** Records shown **

— Start —

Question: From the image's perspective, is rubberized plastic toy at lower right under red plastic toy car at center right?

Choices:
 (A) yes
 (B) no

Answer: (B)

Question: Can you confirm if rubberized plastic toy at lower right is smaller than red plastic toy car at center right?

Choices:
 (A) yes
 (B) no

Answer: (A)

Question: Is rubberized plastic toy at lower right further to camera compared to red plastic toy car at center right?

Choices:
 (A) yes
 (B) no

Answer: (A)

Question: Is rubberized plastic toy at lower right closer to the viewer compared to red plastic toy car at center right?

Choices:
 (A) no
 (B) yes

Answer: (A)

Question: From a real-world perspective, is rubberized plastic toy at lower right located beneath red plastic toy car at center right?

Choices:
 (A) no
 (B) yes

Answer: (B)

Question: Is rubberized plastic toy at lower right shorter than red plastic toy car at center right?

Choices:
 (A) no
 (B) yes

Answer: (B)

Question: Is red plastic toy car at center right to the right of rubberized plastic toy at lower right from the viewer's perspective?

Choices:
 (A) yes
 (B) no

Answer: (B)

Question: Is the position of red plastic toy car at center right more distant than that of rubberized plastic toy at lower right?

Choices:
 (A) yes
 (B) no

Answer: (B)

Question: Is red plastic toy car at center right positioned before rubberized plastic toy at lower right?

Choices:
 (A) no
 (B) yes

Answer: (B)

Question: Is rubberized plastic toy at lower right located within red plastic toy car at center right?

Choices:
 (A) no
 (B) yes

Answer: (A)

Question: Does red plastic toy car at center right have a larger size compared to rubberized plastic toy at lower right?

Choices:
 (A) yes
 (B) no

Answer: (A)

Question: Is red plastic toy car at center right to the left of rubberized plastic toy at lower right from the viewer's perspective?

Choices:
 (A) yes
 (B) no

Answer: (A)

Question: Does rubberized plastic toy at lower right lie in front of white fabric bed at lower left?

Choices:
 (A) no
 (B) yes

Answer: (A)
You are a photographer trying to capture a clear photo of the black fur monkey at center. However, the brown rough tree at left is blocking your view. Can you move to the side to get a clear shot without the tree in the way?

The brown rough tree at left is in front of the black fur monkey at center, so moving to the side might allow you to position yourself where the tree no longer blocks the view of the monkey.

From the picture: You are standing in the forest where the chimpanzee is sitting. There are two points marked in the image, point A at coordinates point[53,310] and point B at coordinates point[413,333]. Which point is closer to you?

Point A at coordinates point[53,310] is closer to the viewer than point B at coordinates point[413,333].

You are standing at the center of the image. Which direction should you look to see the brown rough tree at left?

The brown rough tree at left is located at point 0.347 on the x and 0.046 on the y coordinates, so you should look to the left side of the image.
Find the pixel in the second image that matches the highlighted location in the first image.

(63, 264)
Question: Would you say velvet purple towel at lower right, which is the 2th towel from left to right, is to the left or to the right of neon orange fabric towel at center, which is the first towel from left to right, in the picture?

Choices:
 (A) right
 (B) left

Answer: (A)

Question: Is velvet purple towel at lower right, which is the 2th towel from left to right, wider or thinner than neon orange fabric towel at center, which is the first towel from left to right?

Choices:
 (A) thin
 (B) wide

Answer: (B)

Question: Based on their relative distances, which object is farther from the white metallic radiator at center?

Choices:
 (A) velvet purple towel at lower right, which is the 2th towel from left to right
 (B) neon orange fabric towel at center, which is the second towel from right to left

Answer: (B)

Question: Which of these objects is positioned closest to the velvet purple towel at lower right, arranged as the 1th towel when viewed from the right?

— End —

** Problem statement **
Copy out every one of the lines above word for word, leaving nothing out and changing nothing.

** Answer to this problem **
Question: From the image's perspective, is rubberized plastic toy at lower right under red plastic toy car at center right?

Choices:
 (A) yes
 (B) no

Answer: (B)

Question: Can you confirm if rubberized plastic toy at lower right is smaller than red plastic toy car at center right?

Choices:
 (A) yes
 (B) no

Answer: (A)

Question: Is rubberized plastic toy at lower right further to camera compared to red plastic toy car at center right?

Choices:
 (A) yes
 (B) no

Answer: (A)

Question: Is rubberized plastic toy at lower right closer to the viewer compared to red plastic toy car at center right?

Choices:
 (A) no
 (B) yes

Answer: (A)

Question: From a real-world perspective, is rubberized plastic toy at lower right located beneath red plastic toy car at center right?

Choices:
 (A) no
 (B) yes

Answer: (B)

Question: Is rubberized plastic toy at lower right shorter than red plastic toy car at center right?

Choices:
 (A) no
 (B) yes

Answer: (B)

Question: Is red plastic toy car at center right to the right of rubberized plastic toy at lower right from the viewer's perspective?

Choices:
 (A) yes
 (B) no

Answer: (B)

Question: Is the position of red plastic toy car at center right more distant than that of rubberized plastic toy at lower right?

Choices:
 (A) yes
 (B) no

Answer: (B)

Question: Is red plastic toy car at center right positioned before rubberized plastic toy at lower right?

Choices:
 (A) no
 (B) yes

Answer: (B)

Question: Is rubberized plastic toy at lower right located within red plastic toy car at center right?

Choices:
 (A) no
 (B) yes

Answer: (A)

Question: Does red plastic toy car at center right have a larger size compared to rubberized plastic toy at lower right?

Choices:
 (A) yes
 (B) no

Answer: (A)

Question: Is red plastic toy car at center right to the left of rubberized plastic toy at lower right from the viewer's perspective?

Choices:
 (A) yes
 (B) no

Answer: (A)

Question: Does rubberized plastic toy at lower right lie in front of white fabric bed at lower left?

Choices:
 (A) no
 (B) yes

Answer: (A)
You are a photographer trying to capture a clear photo of the black fur monkey at center. However, the brown rough tree at left is blocking your view. Can you move to the side to get a clear shot without the tree in the way?

The brown rough tree at left is in front of the black fur monkey at center, so moving to the side might allow you to position yourself where the tree no longer blocks the view of the monkey.

From the picture: You are standing in the forest where the chimpanzee is sitting. There are two points marked in the image, point A at coordinates point[53,310] and point B at coordinates point[413,333]. Which point is closer to you?

Point A at coordinates point[53,310] is closer to the viewer than point B at coordinates point[413,333].

You are standing at the center of the image. Which direction should you look to see the brown rough tree at left?

The brown rough tree at left is located at point 0.347 on the x and 0.046 on the y coordinates, so you should look to the left side of the image.
Find the pixel in the second image that matches the highlighted location in the first image.

(63, 264)
Question: Would you say velvet purple towel at lower right, which is the 2th towel from left to right, is to the left or to the right of neon orange fabric towel at center, which is the first towel from left to right, in the picture?

Choices:
 (A) right
 (B) left

Answer: (A)

Question: Is velvet purple towel at lower right, which is the 2th towel from left to right, wider or thinner than neon orange fabric towel at center, which is the first towel from left to right?

Choices:
 (A) thin
 (B) wide

Answer: (B)

Question: Based on their relative distances, which object is farther from the white metallic radiator at center?

Choices:
 (A) velvet purple towel at lower right, which is the 2th towel from left to right
 (B) neon orange fabric towel at center, which is the second towel from right to left

Answer: (B)

Question: Which of these objects is positioned closest to the velvet purple towel at lower right, arranged as the 1th towel when viewed from the right?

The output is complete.